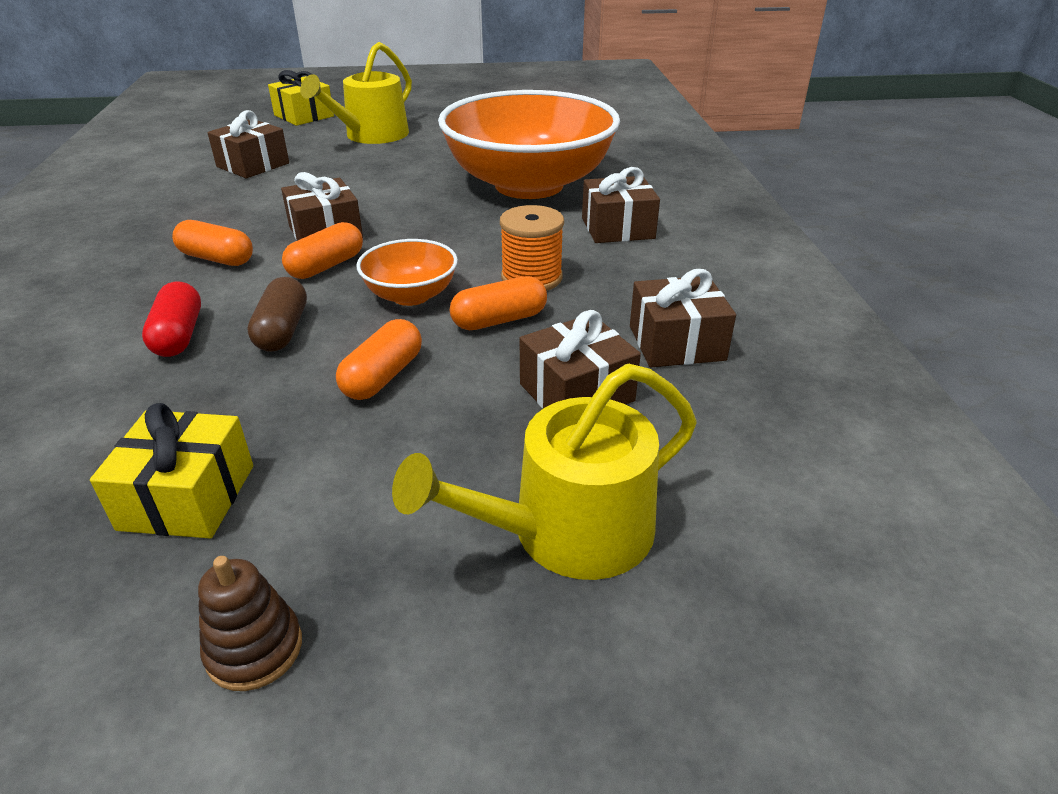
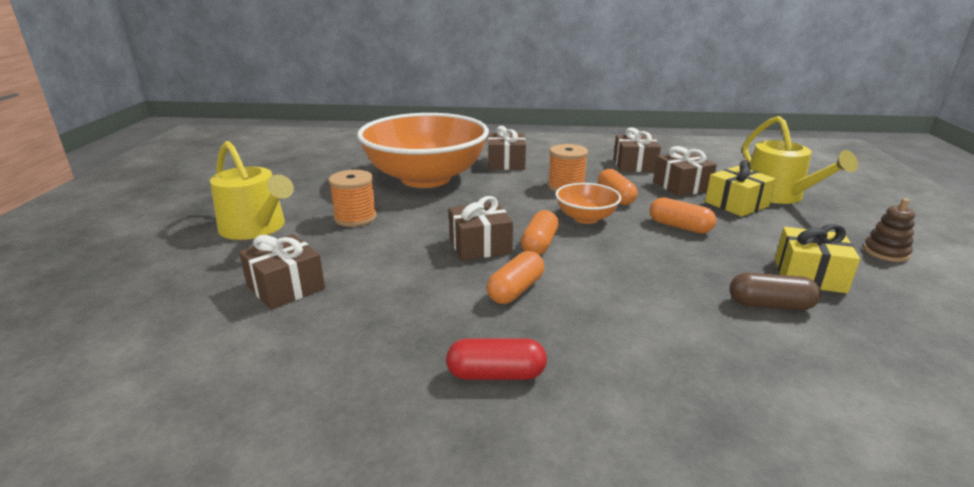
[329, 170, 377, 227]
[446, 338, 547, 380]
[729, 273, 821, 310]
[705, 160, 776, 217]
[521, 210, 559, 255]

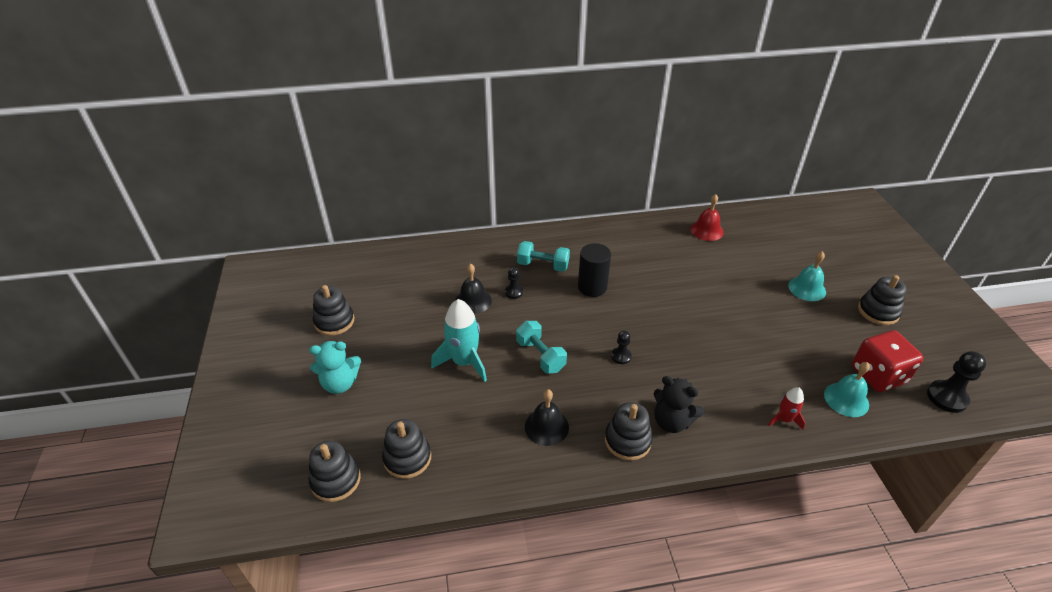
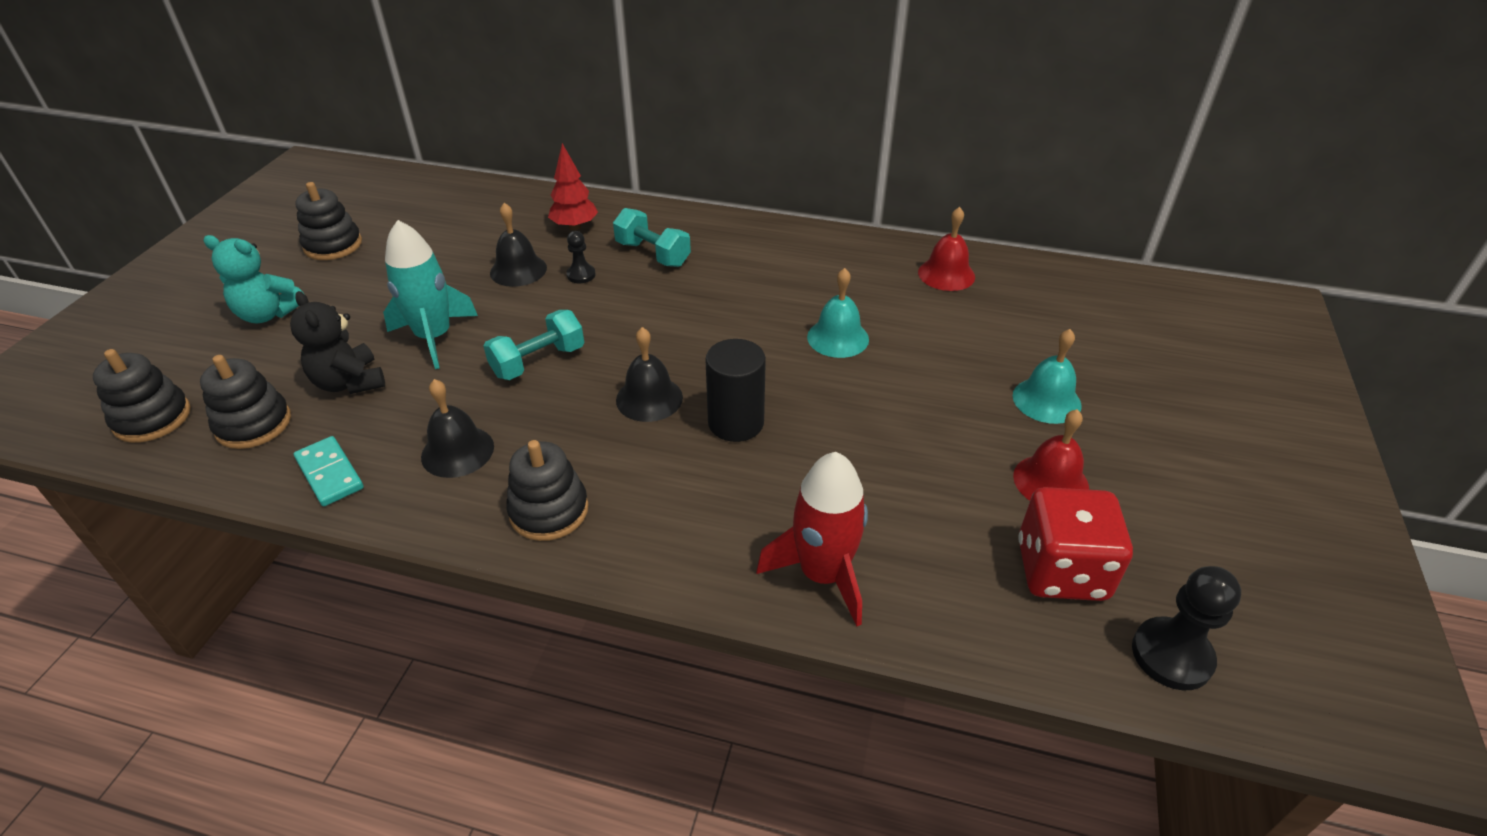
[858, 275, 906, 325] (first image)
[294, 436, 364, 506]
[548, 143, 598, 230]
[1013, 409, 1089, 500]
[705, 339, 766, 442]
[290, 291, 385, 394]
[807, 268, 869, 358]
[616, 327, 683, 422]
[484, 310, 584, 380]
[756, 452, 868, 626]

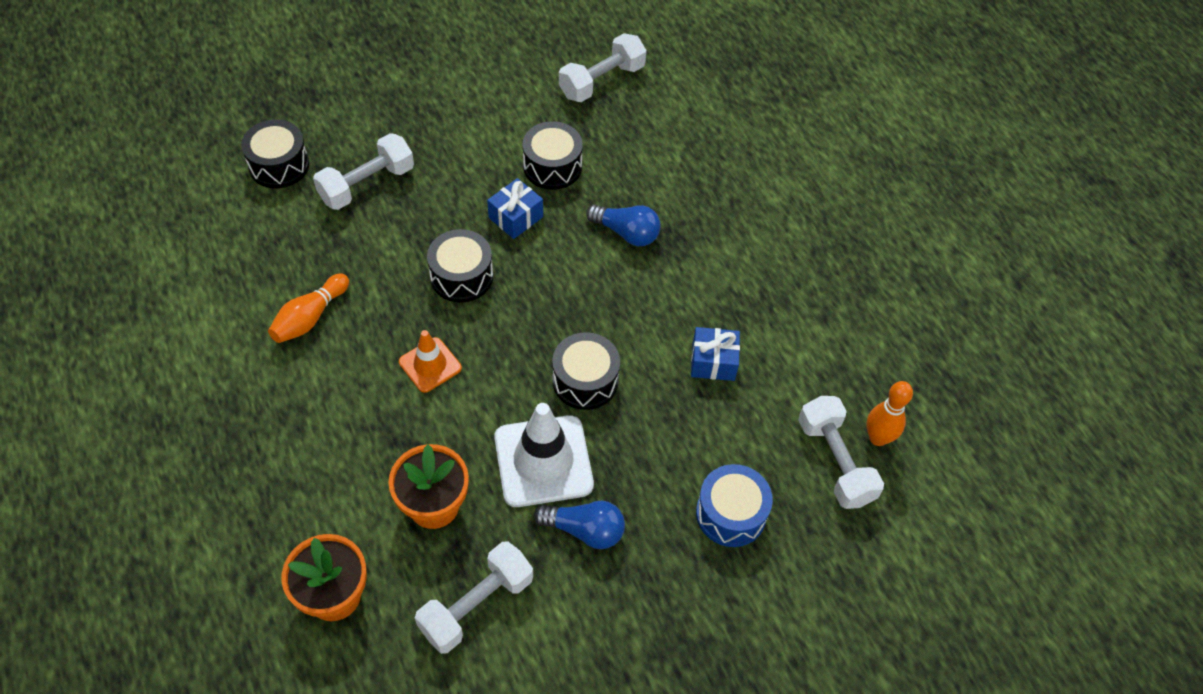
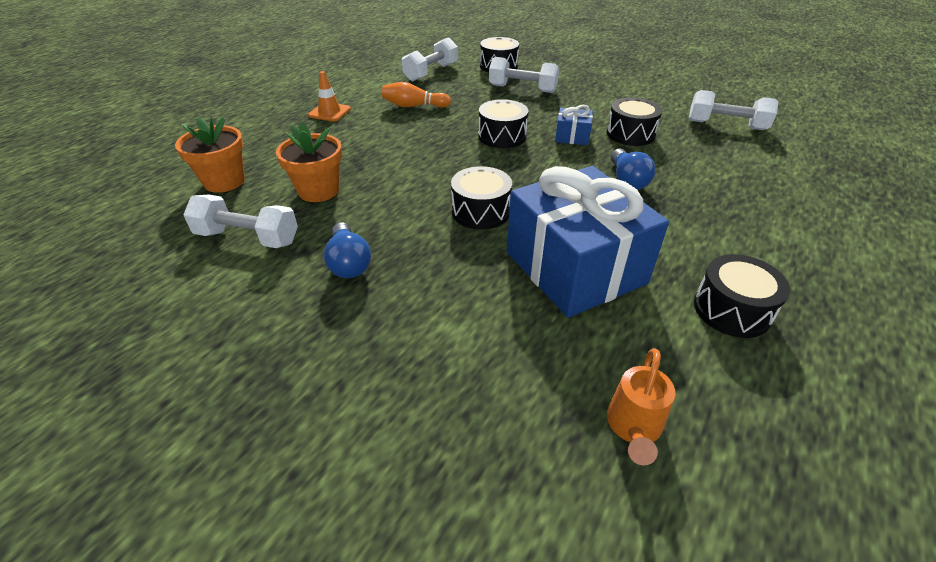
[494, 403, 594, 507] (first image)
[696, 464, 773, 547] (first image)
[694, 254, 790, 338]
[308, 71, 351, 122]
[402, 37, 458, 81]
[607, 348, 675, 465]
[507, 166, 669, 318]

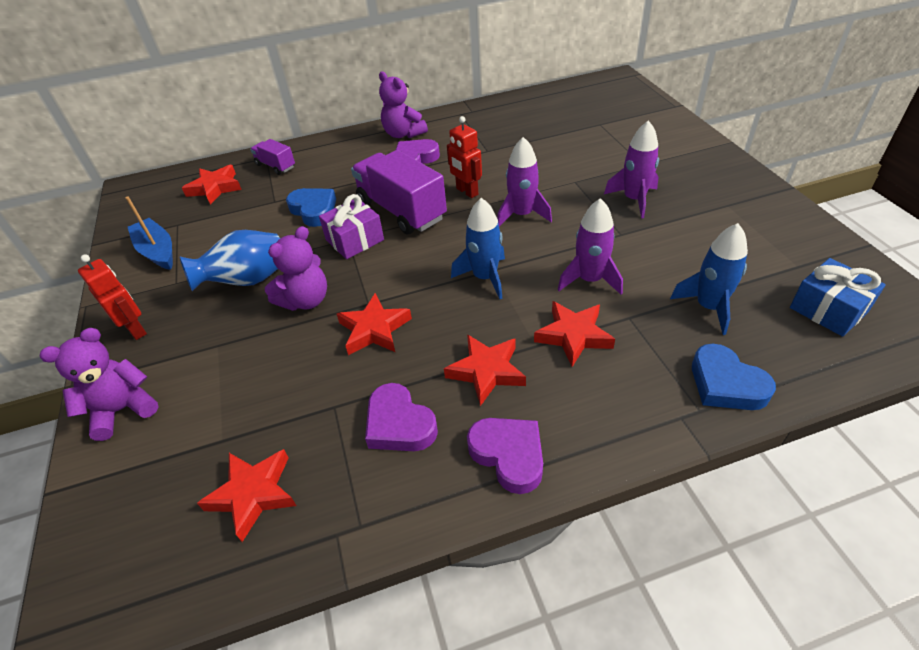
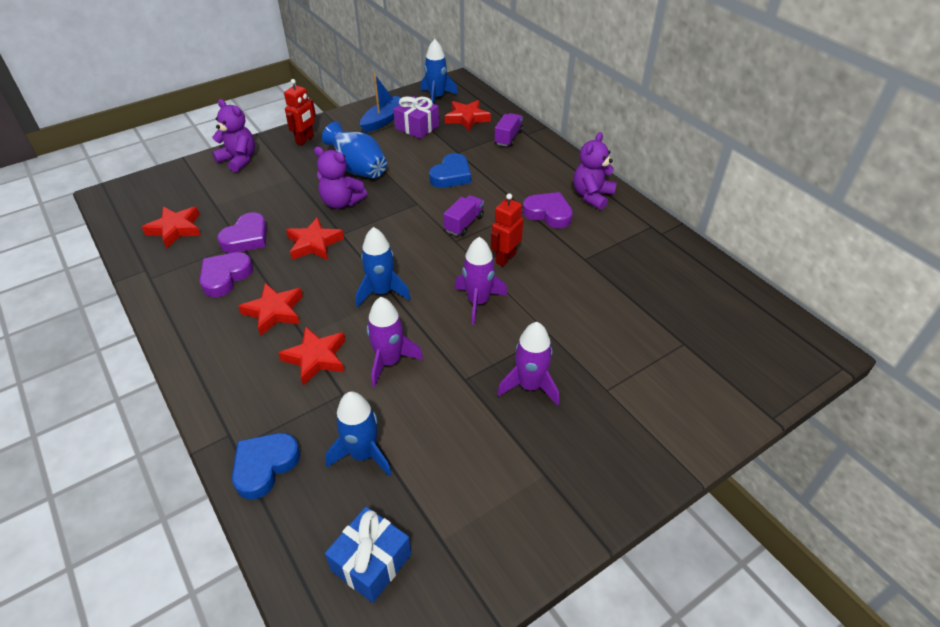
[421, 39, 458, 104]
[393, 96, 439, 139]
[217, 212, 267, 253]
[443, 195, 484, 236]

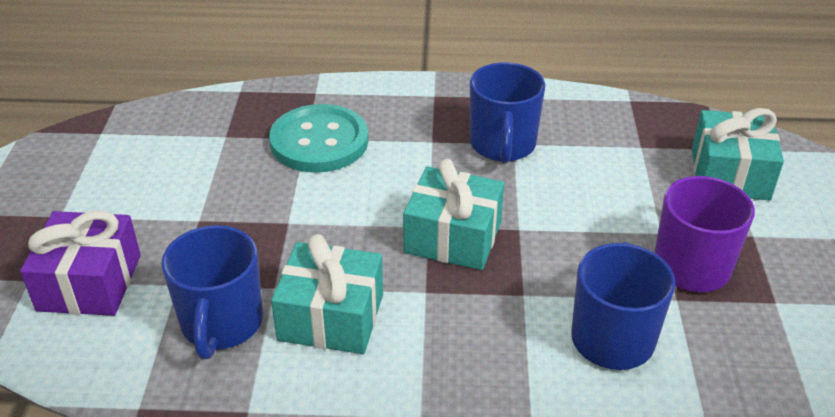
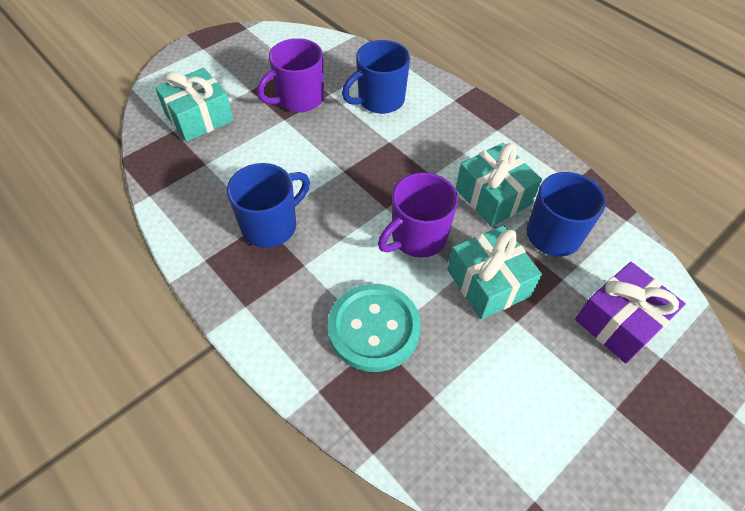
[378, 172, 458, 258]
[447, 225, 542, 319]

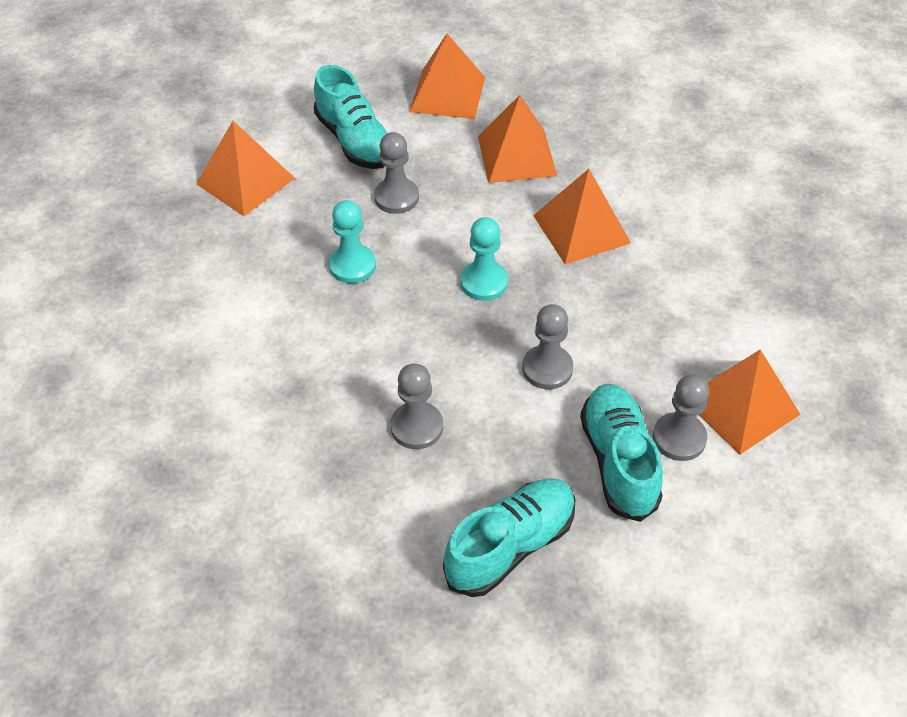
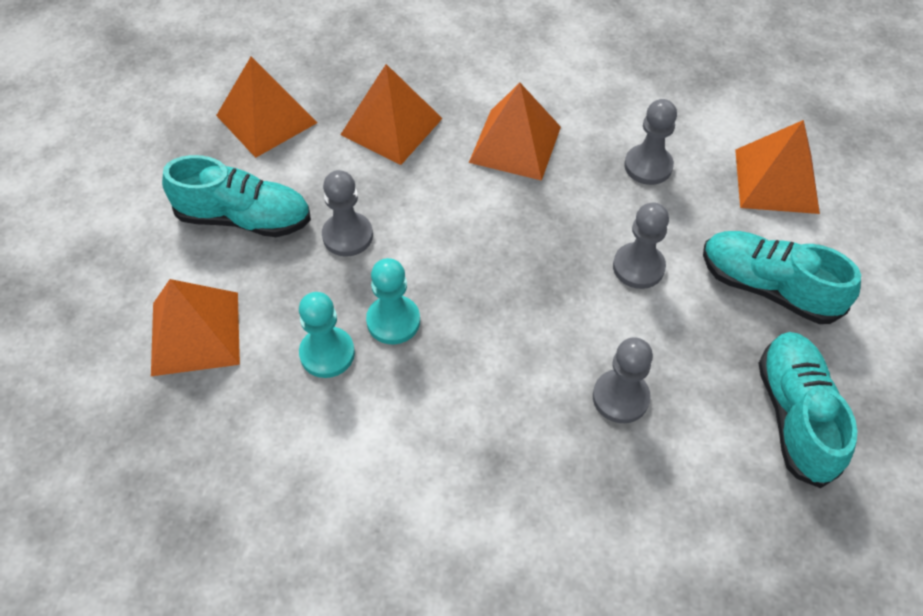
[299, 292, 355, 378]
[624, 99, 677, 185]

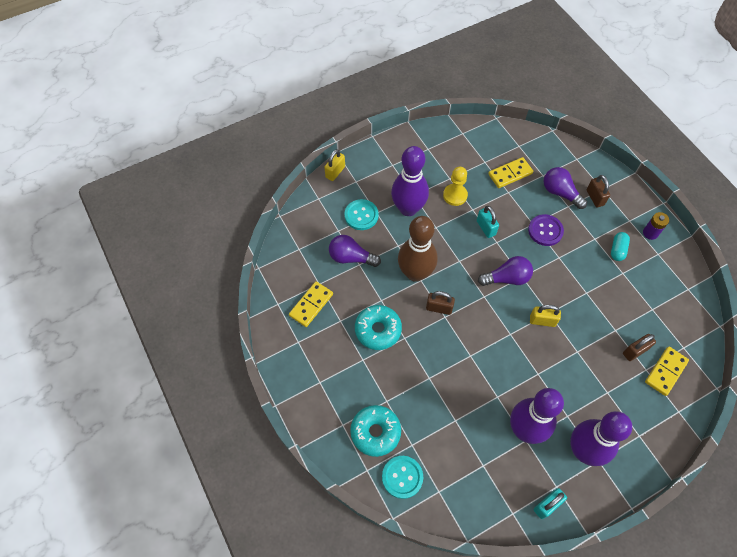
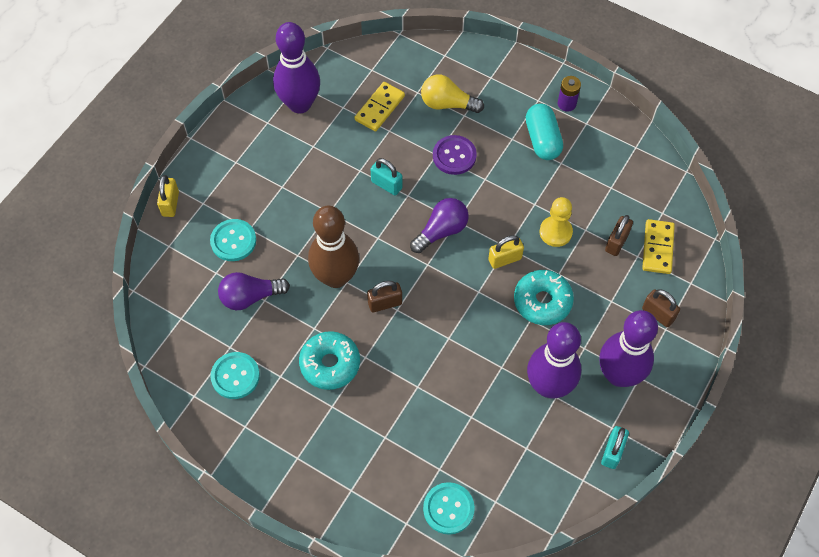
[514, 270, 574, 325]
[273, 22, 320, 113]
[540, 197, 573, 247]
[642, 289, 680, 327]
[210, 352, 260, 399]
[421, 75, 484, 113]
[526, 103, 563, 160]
============
**WHAT YOU SHOULD DO:**
Everything in the listing is to be returned word for word, except the pictures.

**RESULT:**
[329, 170, 377, 227]
[446, 338, 547, 380]
[729, 273, 821, 310]
[705, 160, 776, 217]
[521, 210, 559, 255]

[858, 275, 906, 325] (first image)
[294, 436, 364, 506]
[548, 143, 598, 230]
[1013, 409, 1089, 500]
[705, 339, 766, 442]
[290, 291, 385, 394]
[807, 268, 869, 358]
[616, 327, 683, 422]
[484, 310, 584, 380]
[756, 452, 868, 626]

[494, 403, 594, 507] (first image)
[696, 464, 773, 547] (first image)
[694, 254, 790, 338]
[308, 71, 351, 122]
[402, 37, 458, 81]
[607, 348, 675, 465]
[507, 166, 669, 318]

[421, 39, 458, 104]
[393, 96, 439, 139]
[217, 212, 267, 253]
[443, 195, 484, 236]

[378, 172, 458, 258]
[447, 225, 542, 319]

[299, 292, 355, 378]
[624, 99, 677, 185]

[514, 270, 574, 325]
[273, 22, 320, 113]
[540, 197, 573, 247]
[642, 289, 680, 327]
[210, 352, 260, 399]
[421, 75, 484, 113]
[526, 103, 563, 160]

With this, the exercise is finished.